** Opening DATA FOR THIS TASK block **

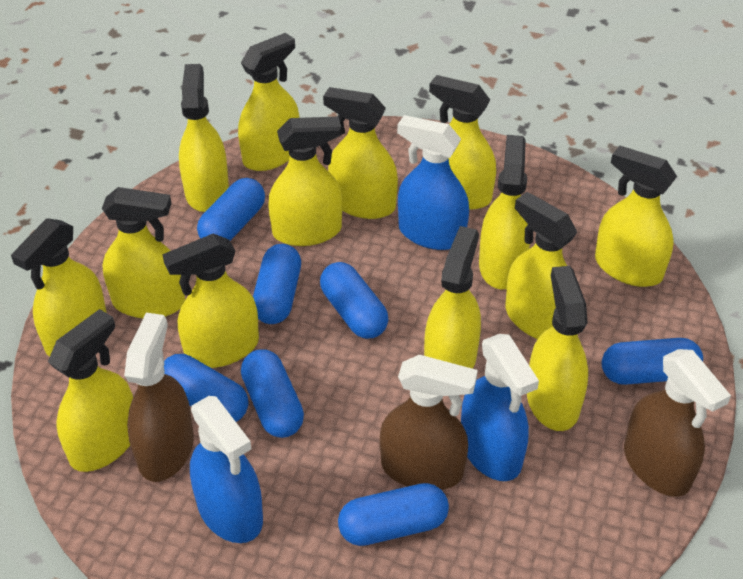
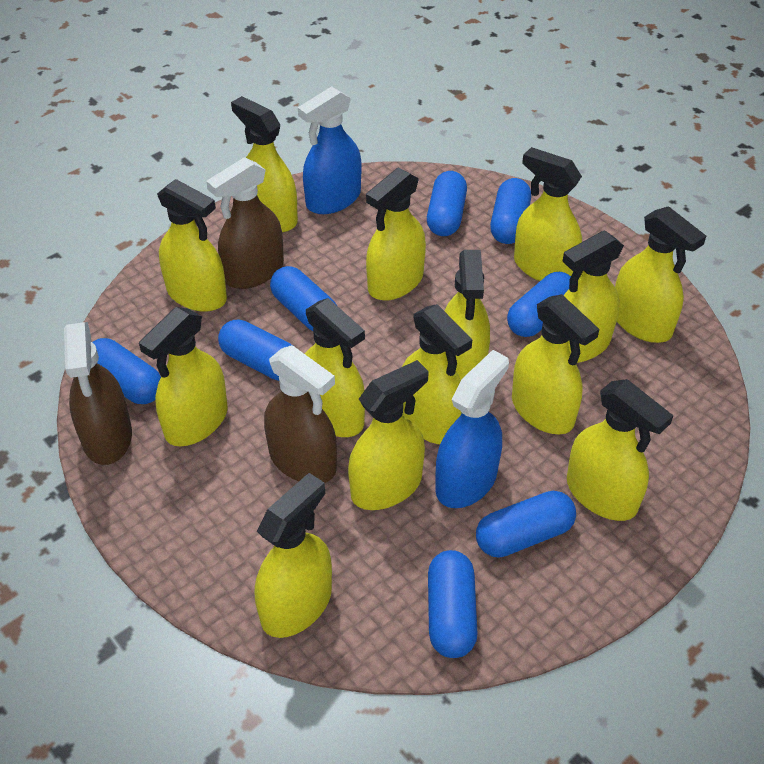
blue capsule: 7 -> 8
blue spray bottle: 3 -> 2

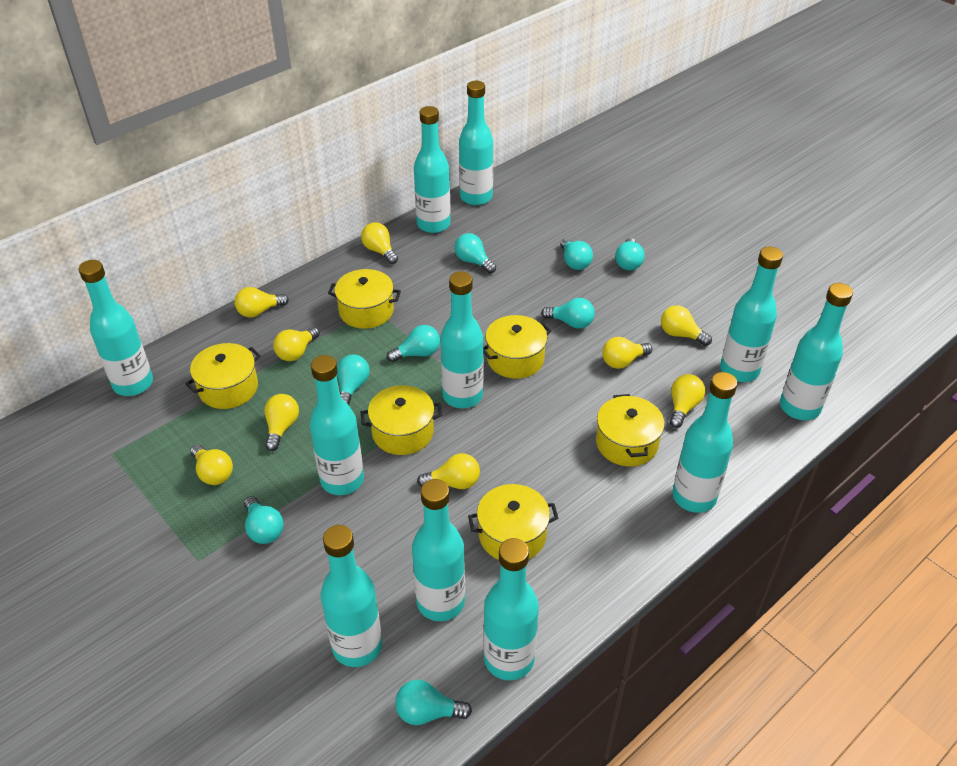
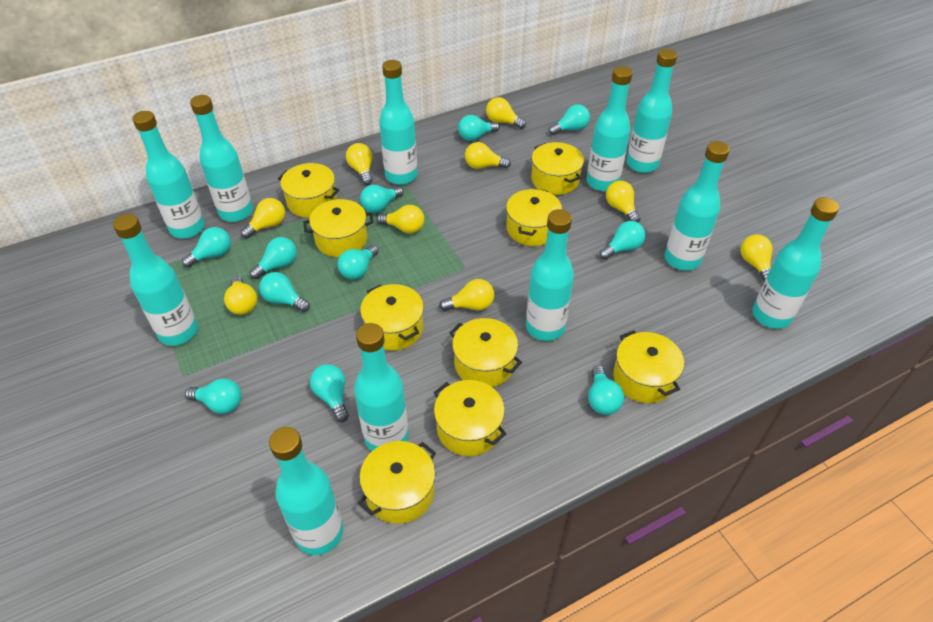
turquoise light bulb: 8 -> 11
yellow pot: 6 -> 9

** Closing DATA FOR THIS TASK block **
** Opening DATA FOR THIS TASK block **

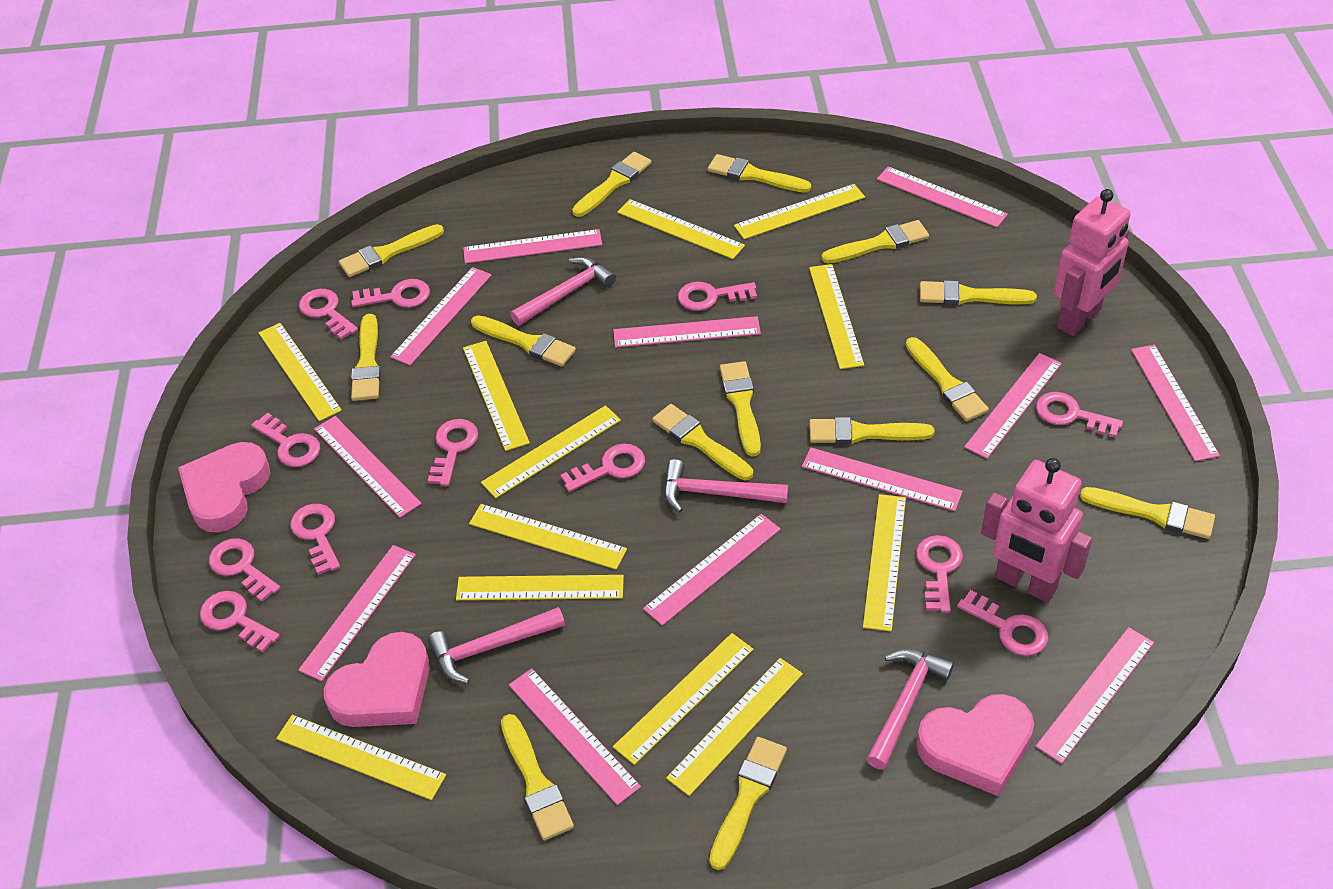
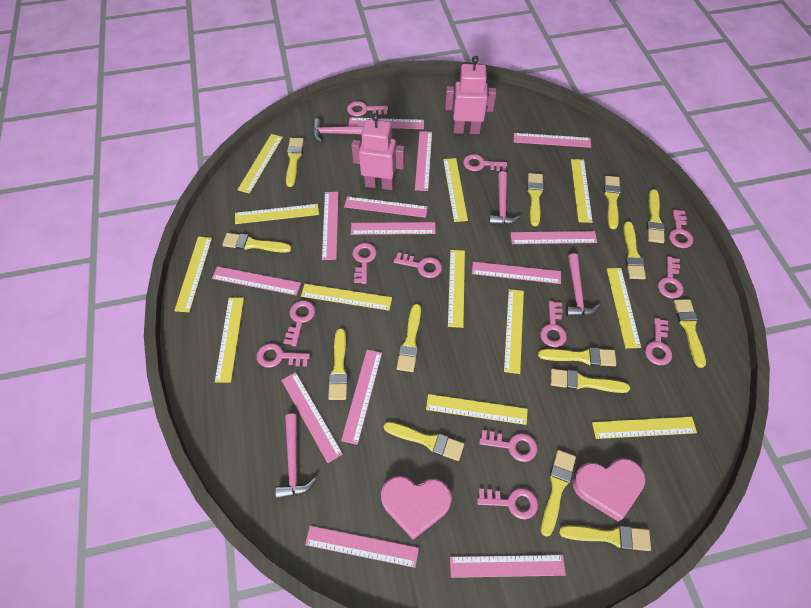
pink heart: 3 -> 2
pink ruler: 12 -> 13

** Closing DATA FOR THIS TASK block **

**TASK STATEMENT:**
Give the number, and nothing else, of lines in the listing above that include the word "blue".

**TASK RESULT:**
2